* [Available data]:

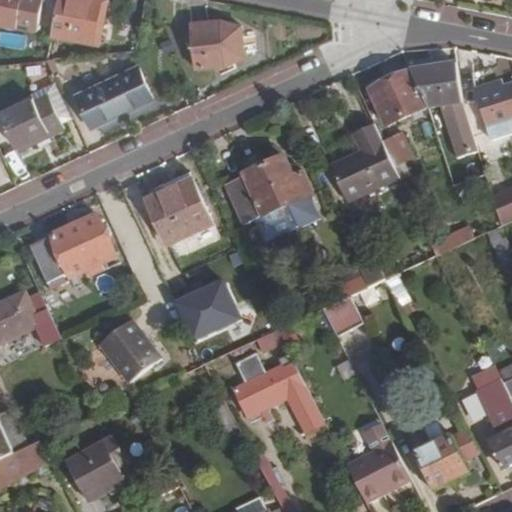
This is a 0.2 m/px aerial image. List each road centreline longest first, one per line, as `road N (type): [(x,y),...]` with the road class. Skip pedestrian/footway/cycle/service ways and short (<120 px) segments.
road 1 (residential): [(0,219),(412,25)]
road 2 (residential): [(279,0),(412,25)]
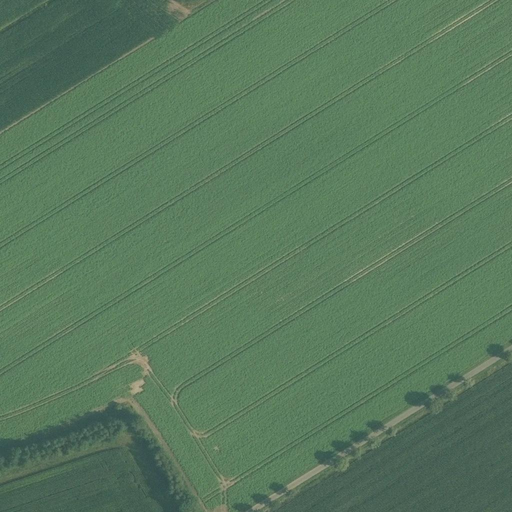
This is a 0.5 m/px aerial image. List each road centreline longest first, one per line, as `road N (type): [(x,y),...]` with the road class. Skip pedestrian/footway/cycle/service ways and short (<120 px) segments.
road 1 (unclassified): [(248,511),(511,348)]
road 2 (track): [(278,511),(511,461)]
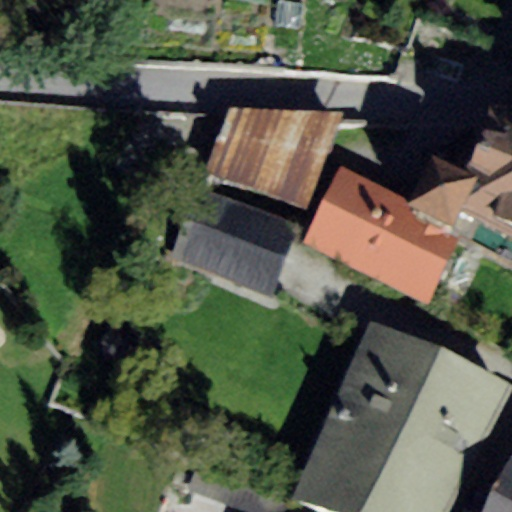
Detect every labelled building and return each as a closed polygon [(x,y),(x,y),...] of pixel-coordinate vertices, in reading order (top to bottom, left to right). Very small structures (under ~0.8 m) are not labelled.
[(341,132),(231,122),(208,188),(308,228),(341,132)] [(511,139),(488,138),(461,212),(479,221),(466,247),(511,271),(511,139)] [(342,183),(303,261),(428,323),(466,247),(479,221),(461,212),(431,197),(419,221),(342,183)] [(298,232),(201,197),(175,269),(272,304),(298,232)] [(290,511),(450,511),(501,407),(370,345),(290,511)] [(511,511),(511,461),(490,504),(505,511),(511,511)]
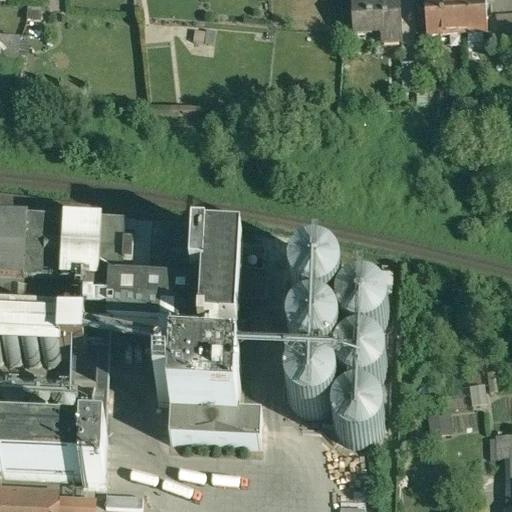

* [Written problem]: Print each item above verbatim, omitting the pictures.

* [Written reply]:
This is a 0.2 m/px aerial image. List each road centreline longest first, one per line, as `road N (type): [(x,y),...]` with the road class. Skip pedestrian/footway/cycle/service ways and short (<120 px) segments.
road 1 (residential): [(0,219),(412,25)]
road 2 (residential): [(279,0),(412,25)]
This is a 0.5 m/px aerial image. List each road centreline longest first, one per line, as `road N (type): [(x,y),...]` with the road class. Skip pedestrian/footway/cycle/service ways and short (<120 px) segments.
road 1 (unclassified): [(248,511),(511,348)]
road 2 (track): [(278,511),(511,461)]
Detect every labelled building and return each as a closed polygon [(x,y),(x,y),...] of pixel-coordinate vertices, in reading order (top to bottom, left to right). Very small structures (under ~0.8 m) are not labelled.
[(341,132),(231,122),(208,188),(308,228),(341,132)] [(511,139),(488,138),(461,212),(479,221),(466,247),(511,271),(511,139)] [(342,183),(303,261),(428,323),(466,247),(479,221),(461,212),(431,197),(419,221),(342,183)] [(298,232),(201,197),(175,269),(272,304),(298,232)] [(290,511),(450,511),(501,407),(370,345),(290,511)] [(511,511),(511,461),(490,504),(505,511),(511,511)]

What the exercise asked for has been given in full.